_Task directions_
Give back the full listing exactly as it appears below.

_Source material_
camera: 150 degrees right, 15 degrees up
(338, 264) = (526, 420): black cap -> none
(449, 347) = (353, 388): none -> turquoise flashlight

_Result for this task_
camera: 150 degrees right, 15 degrees up
(338, 264) = (526, 420): black cap -> none
(449, 347) = (353, 388): none -> turquoise flashlight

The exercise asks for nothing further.